Every line below must be reproduced exactly; no pictures are to be included.

*** PROVIDED DATA Section Begins ***

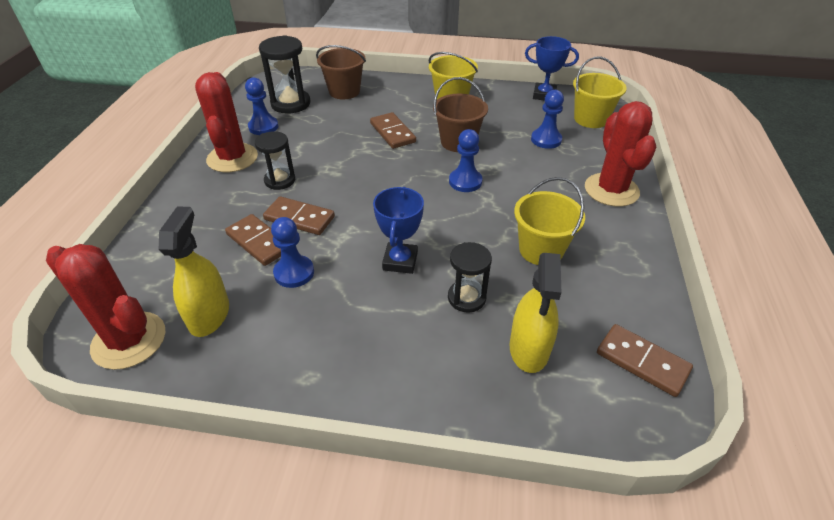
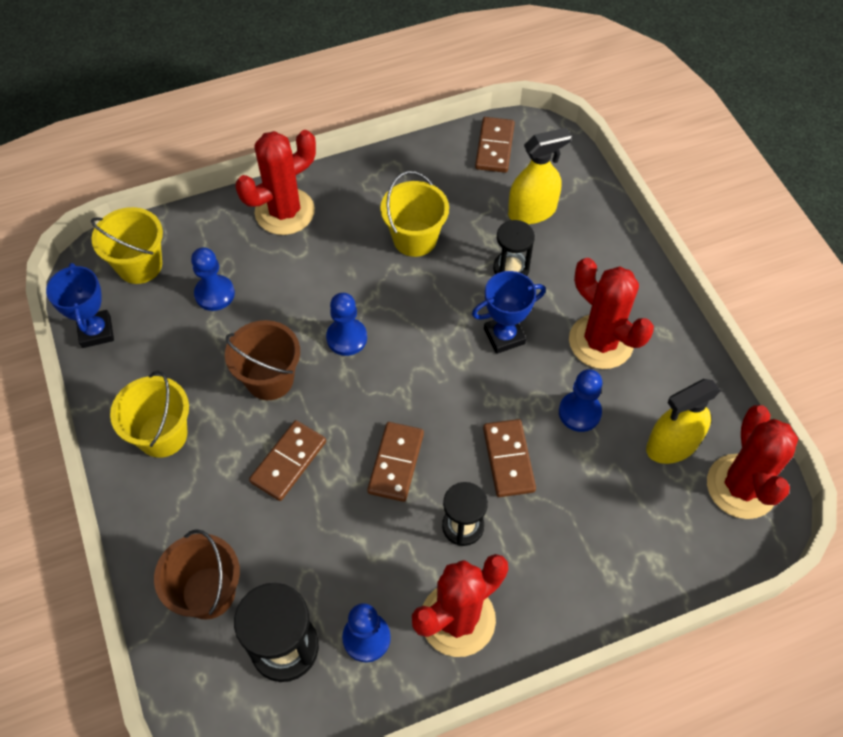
camera: 120 degrees left, 15 degrees up
(259, 242) = (566, 472): brown domino -> brown domino (396, 463)
(341, 321) = (601, 342): none -> red cactus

*** PROVIDED DATA Section Ends ***

PROBLEM SOLUTION
camera: 120 degrees left, 15 degrees up
(259, 242) = (566, 472): brown domino -> brown domino (396, 463)
(341, 321) = (601, 342): none -> red cactus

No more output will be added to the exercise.